■ **What you should do**
Images excluded, reproduce each line of the records exactly as it stands.

Shape transformation data

-----

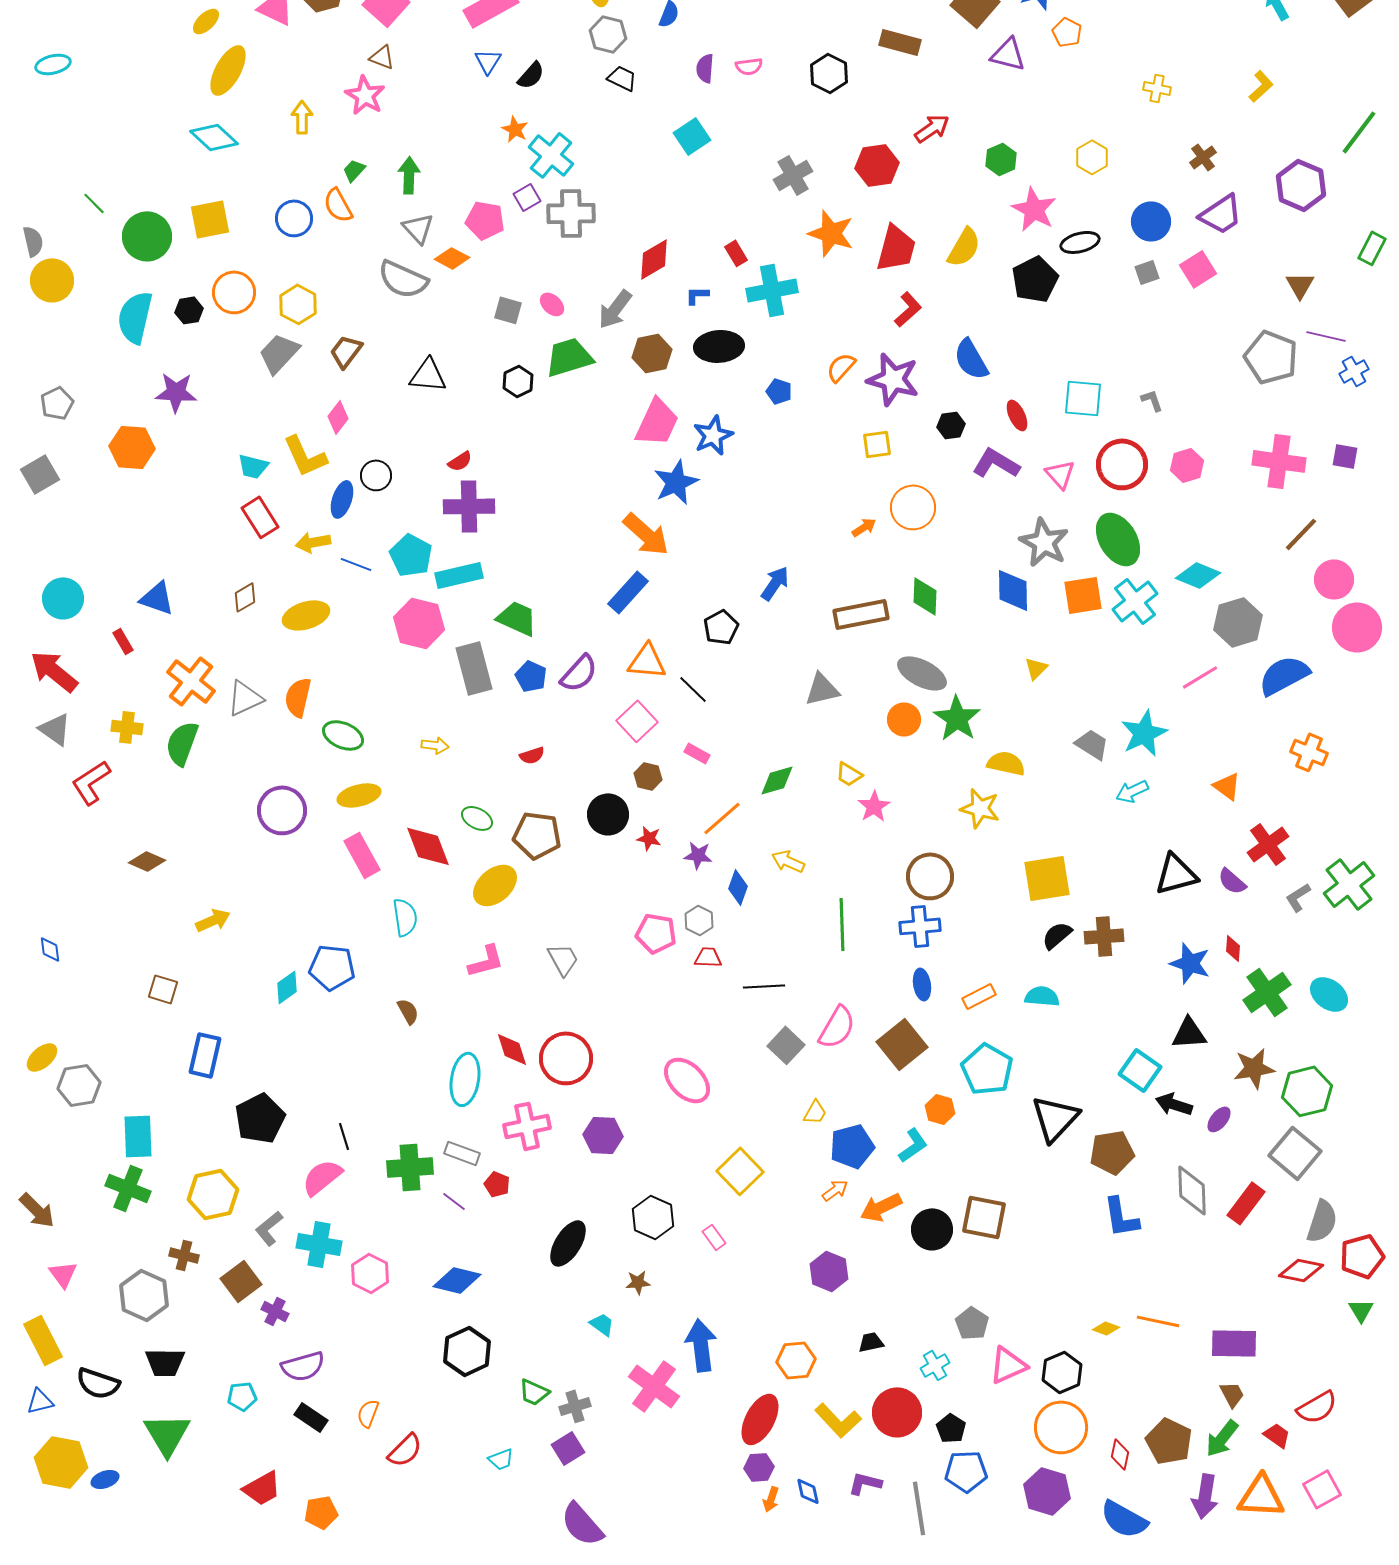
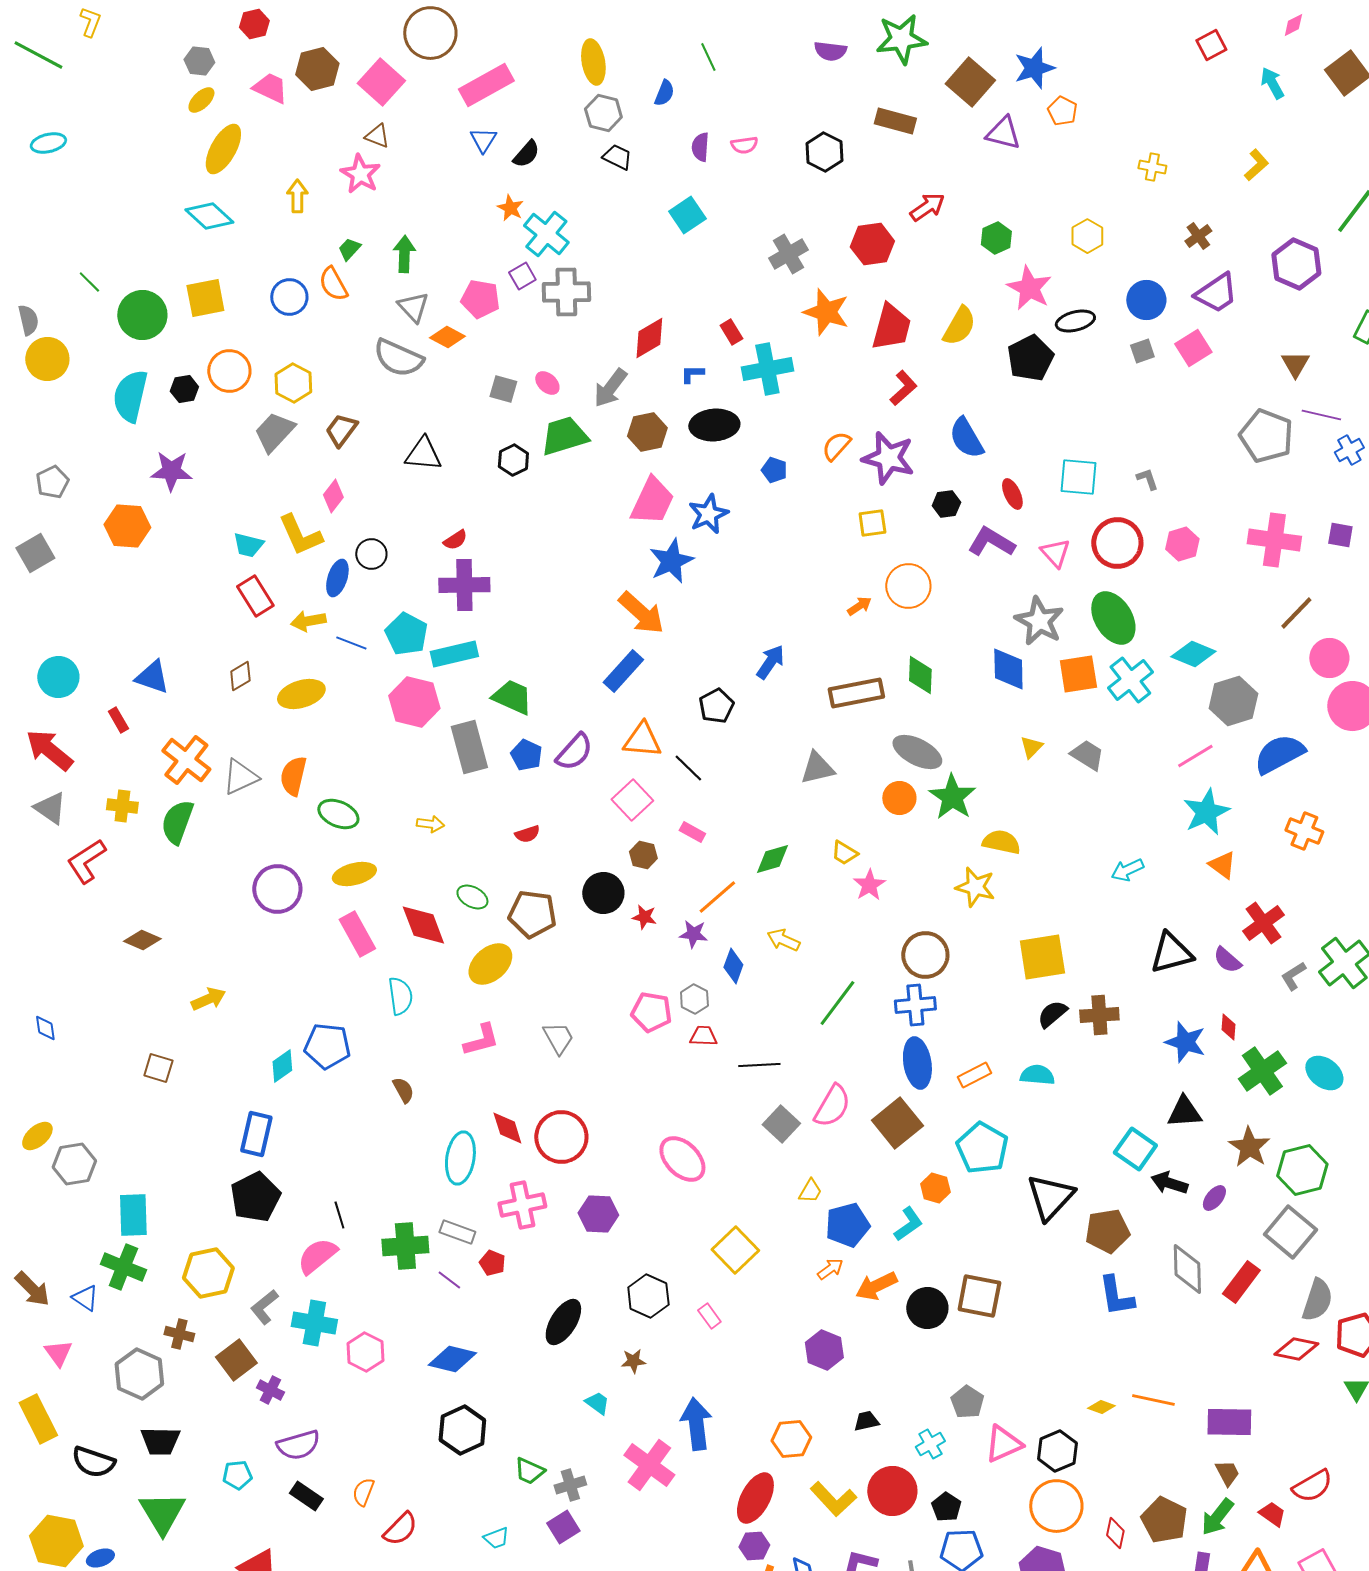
cyan star: (1144, 733) -> (1206, 812), moved
gray trapezoid: (1092, 744) -> (1087, 755), moved
green line: (842, 924) -> (837, 1003), turned 39
blue ellipse: (922, 984) -> (917, 1063), size x1.6
blue rectangle: (205, 1055) -> (256, 1134), moved
brown star: (1254, 1068) -> (1249, 1147), turned -30
blue triangle: (40, 1401) -> (85, 1298), moved, turned 48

-----

■ **Response box**
cyan star: (1144, 733) -> (1206, 812), moved
gray trapezoid: (1092, 744) -> (1087, 755), moved
green line: (842, 924) -> (837, 1003), turned 39
blue ellipse: (922, 984) -> (917, 1063), size x1.6
blue rectangle: (205, 1055) -> (256, 1134), moved
brown star: (1254, 1068) -> (1249, 1147), turned -30
blue triangle: (40, 1401) -> (85, 1298), moved, turned 48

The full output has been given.